--- Supplied material ---

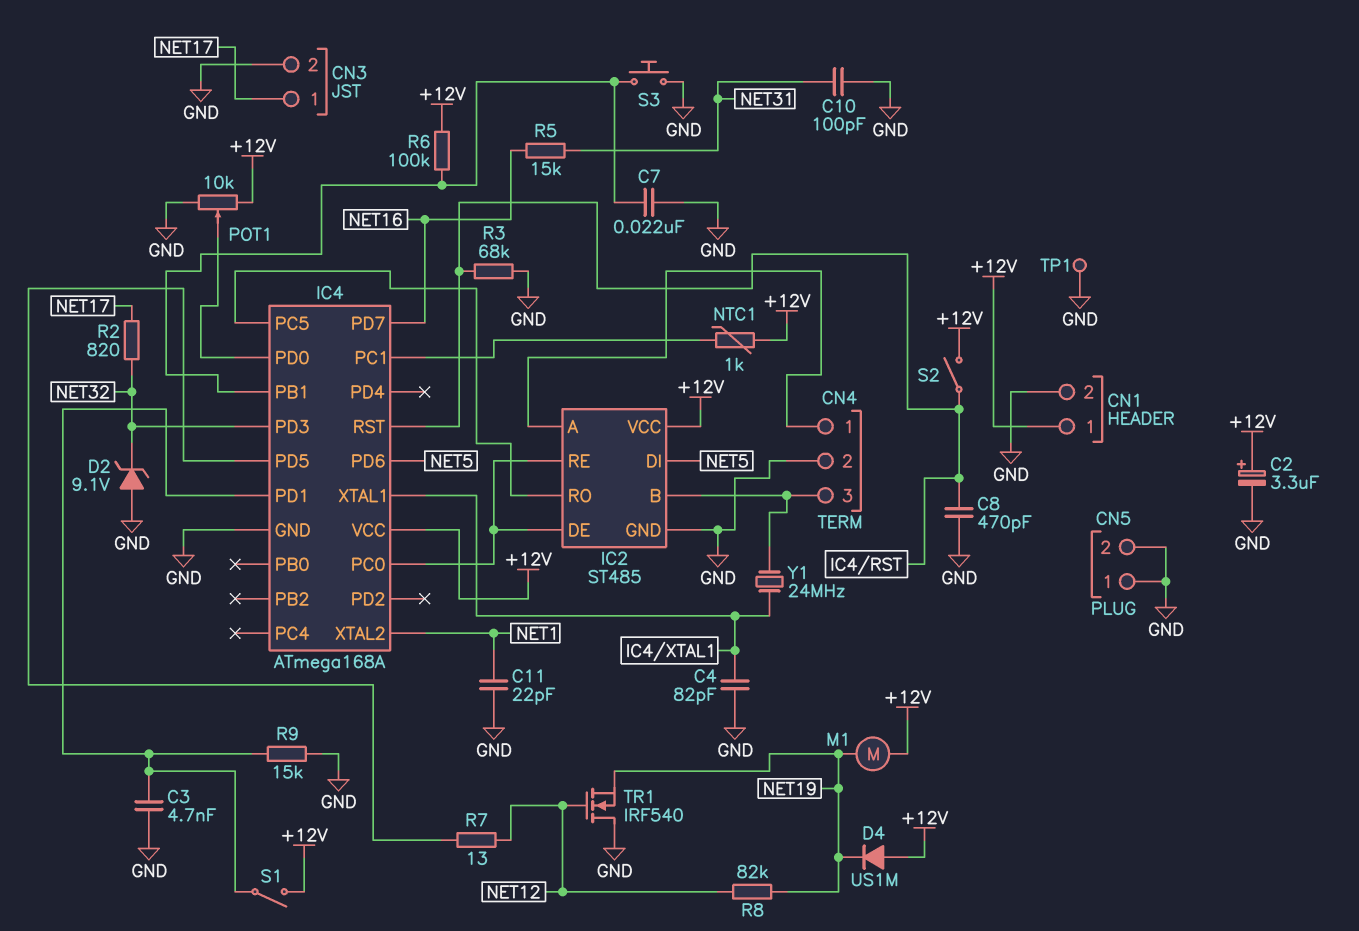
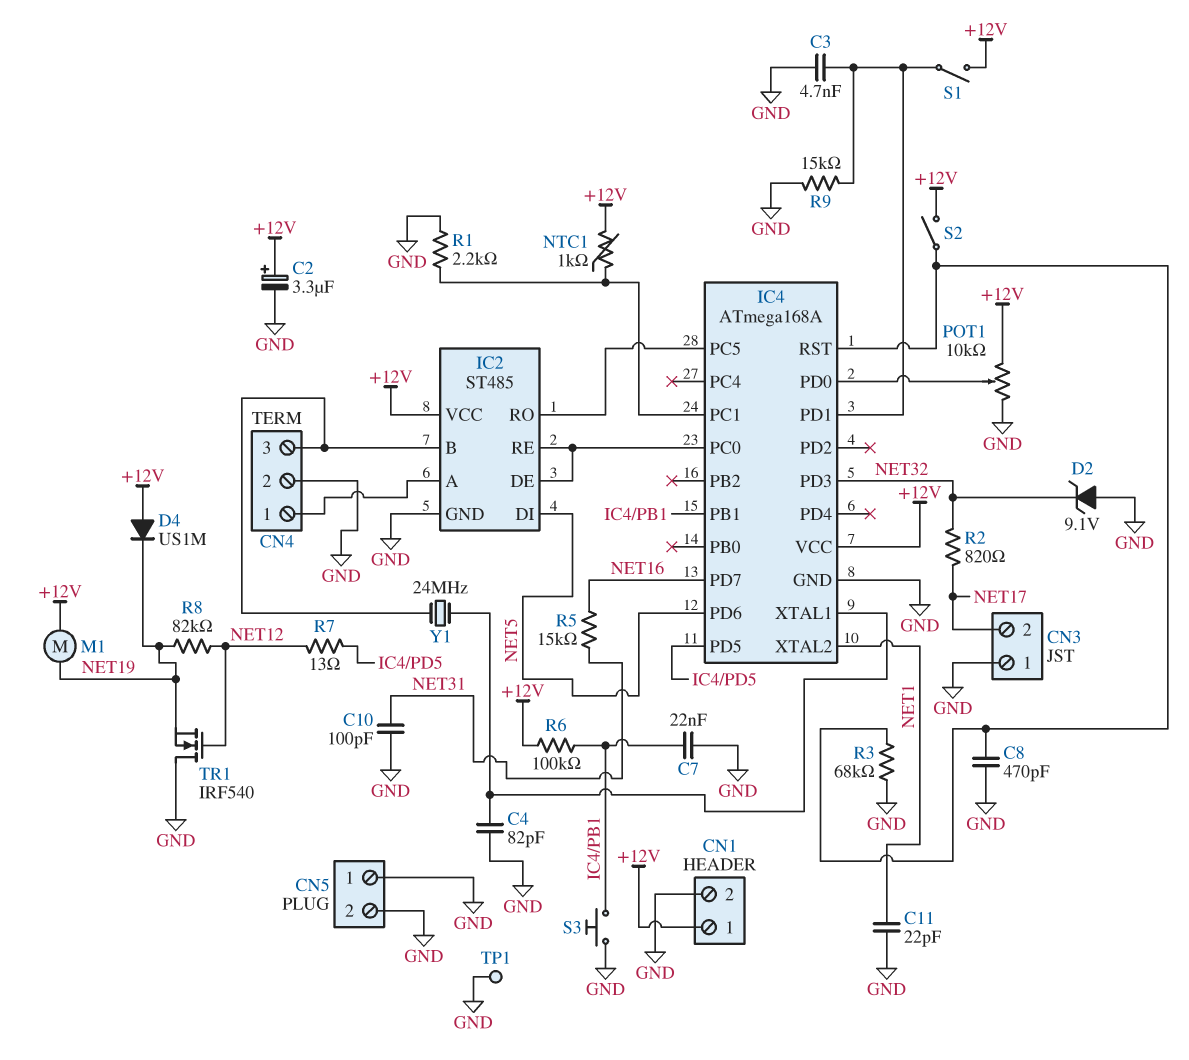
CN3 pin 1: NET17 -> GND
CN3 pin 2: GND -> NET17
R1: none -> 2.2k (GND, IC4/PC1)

---
--- Supplied material ---

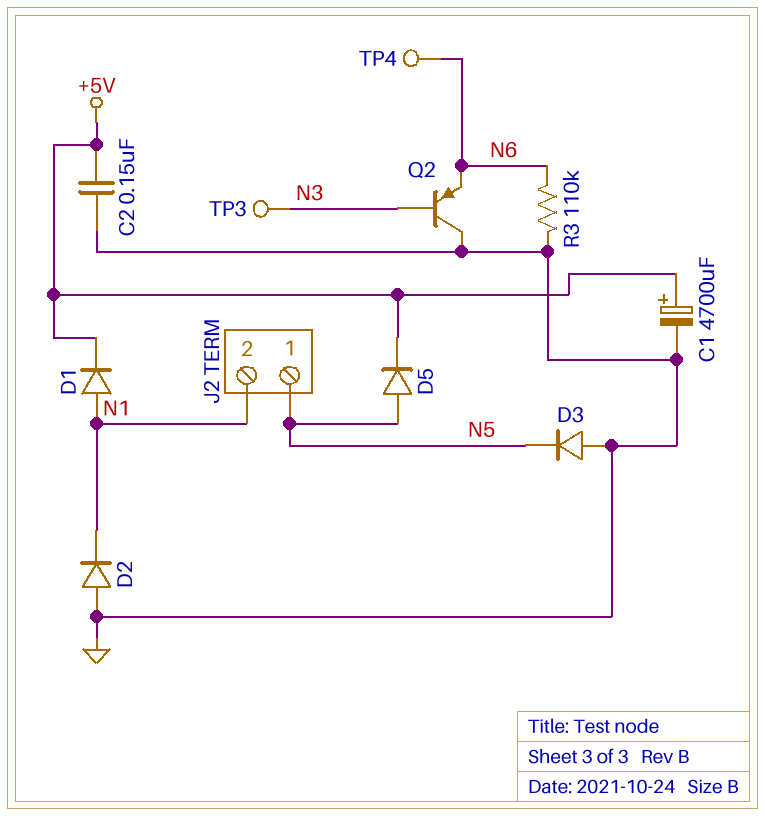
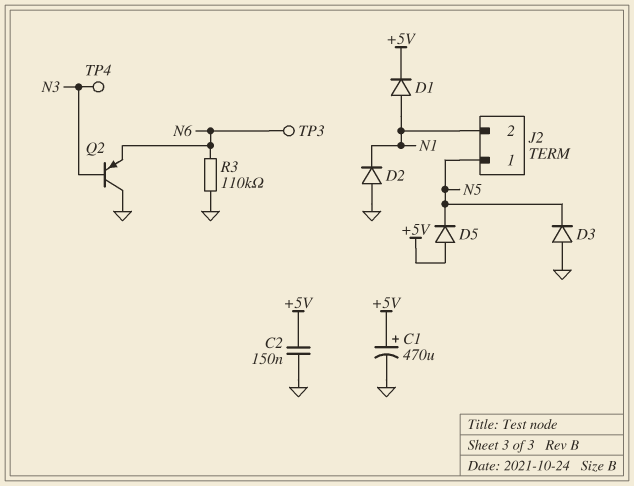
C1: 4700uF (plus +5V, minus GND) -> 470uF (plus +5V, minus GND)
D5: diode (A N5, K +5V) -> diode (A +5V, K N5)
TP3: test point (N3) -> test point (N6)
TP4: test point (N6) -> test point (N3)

---

Print exactly the lines above from the one with "CN3 pin 1: NET17 -> GND" to the one with "R1: none -> 2.2k (GND, IC4/PC1)", including both.

CN3 pin 1: NET17 -> GND
CN3 pin 2: GND -> NET17
R1: none -> 2.2k (GND, IC4/PC1)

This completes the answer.